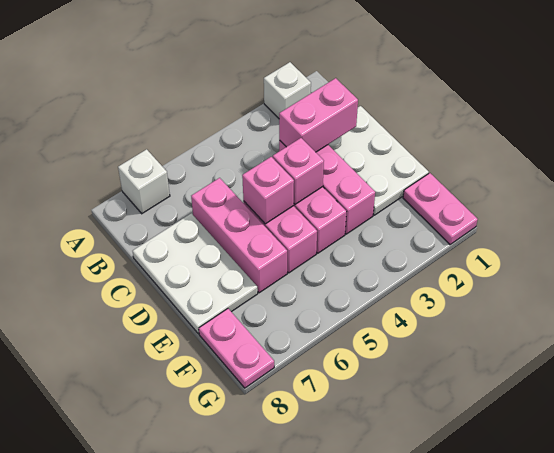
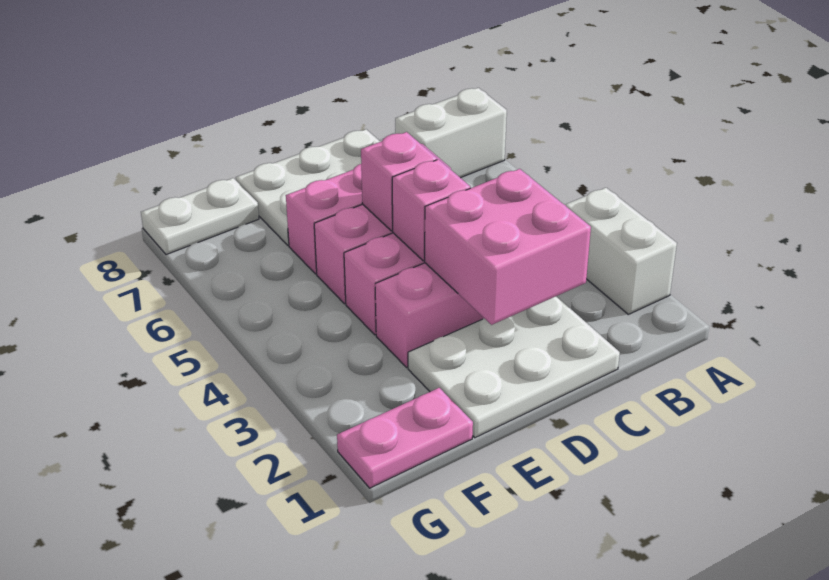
white brick A2 level 1 -> white brick A2:A3 level 1
white brick A7 level 1 -> white brick A7:B7 level 1
pink brick C2:C3 level 2 -> pink brick C2:D3 level 2
pink plate F8:G8 level 1 -> white plate F8:G8 level 1

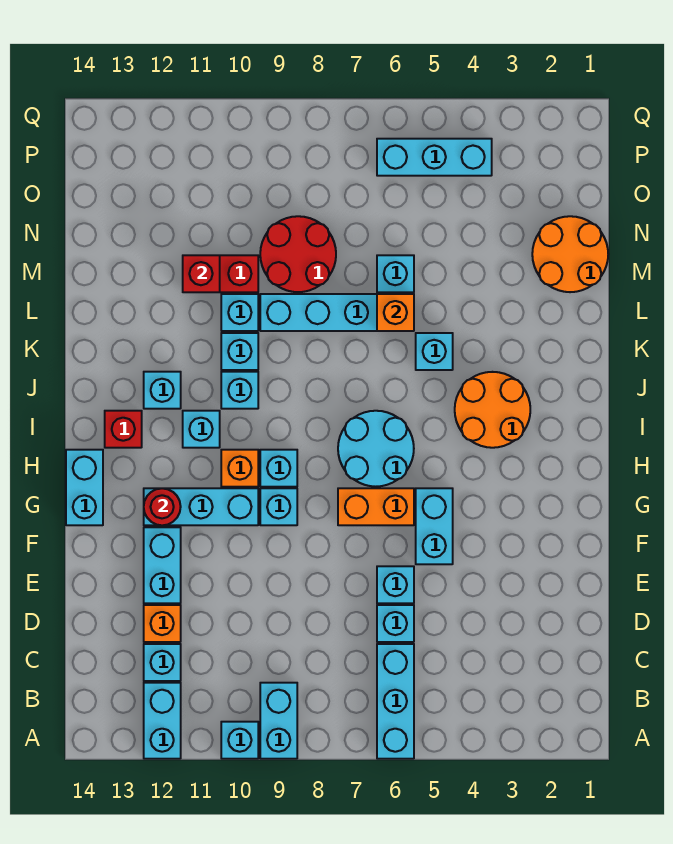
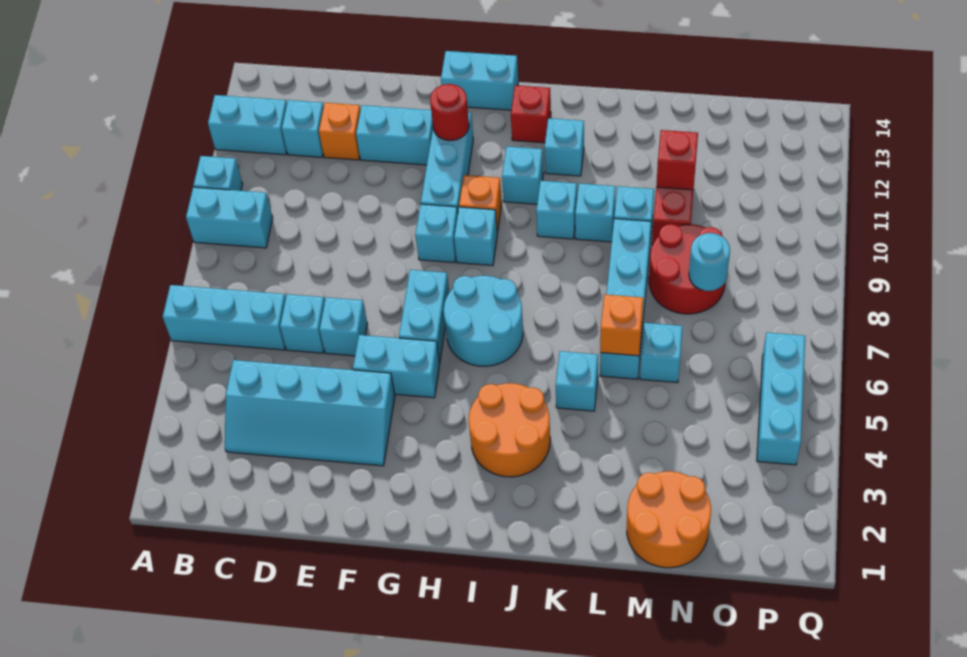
none -> cyan slope C3:F4 level 1 top 4
orange brick G6:G7 level 1 -> cyan brick G6:G7 level 1
none -> cyan round brick N8 level 2

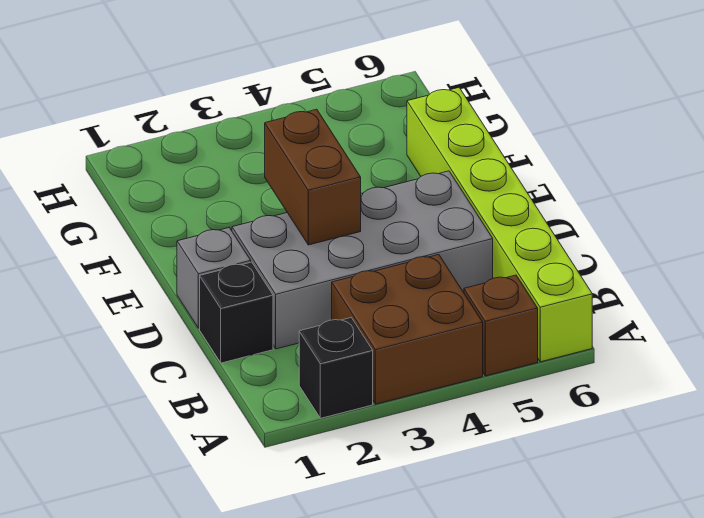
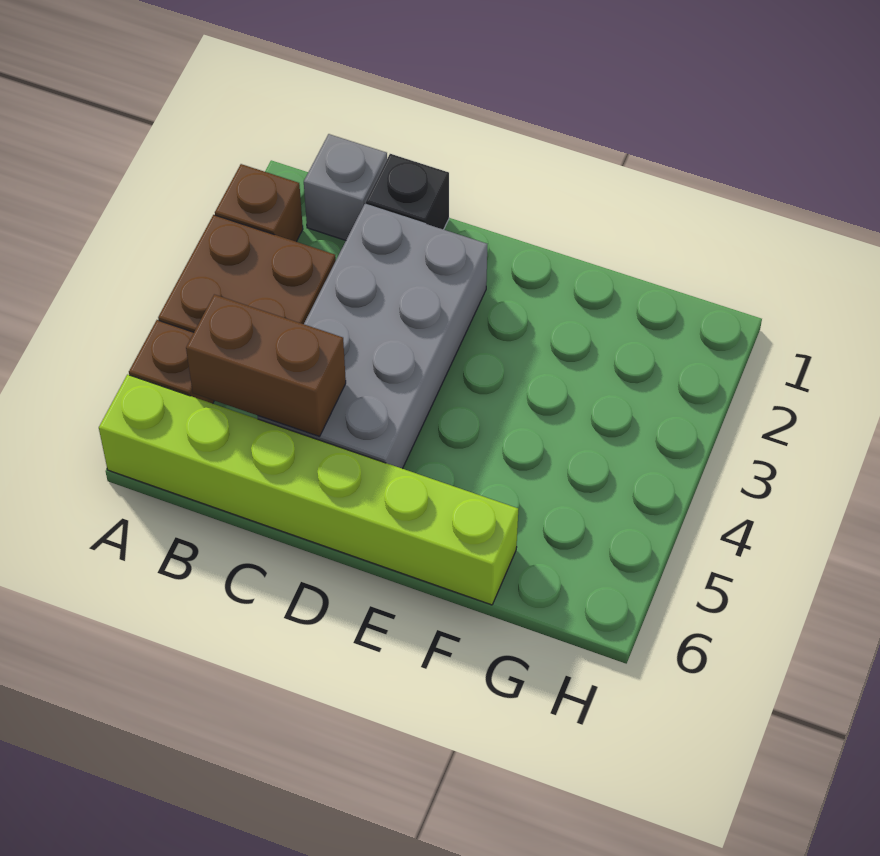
black brick A2 level 1 -> brown brick A2 level 1
grey brick D1 level 1 -> grey brick B1 level 1
brown brick D3:E3 level 2 -> brown brick B5:C5 level 2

— WHAT YOU SHOULD DO —
In full and without changes, repeat the listing above, but not its pictures.

— EXERCISE ANSWER —
white brick A2 level 1 -> white brick A2:A3 level 1
white brick A7 level 1 -> white brick A7:B7 level 1
pink brick C2:C3 level 2 -> pink brick C2:D3 level 2
pink plate F8:G8 level 1 -> white plate F8:G8 level 1

none -> cyan slope C3:F4 level 1 top 4
orange brick G6:G7 level 1 -> cyan brick G6:G7 level 1
none -> cyan round brick N8 level 2

black brick A2 level 1 -> brown brick A2 level 1
grey brick D1 level 1 -> grey brick B1 level 1
brown brick D3:E3 level 2 -> brown brick B5:C5 level 2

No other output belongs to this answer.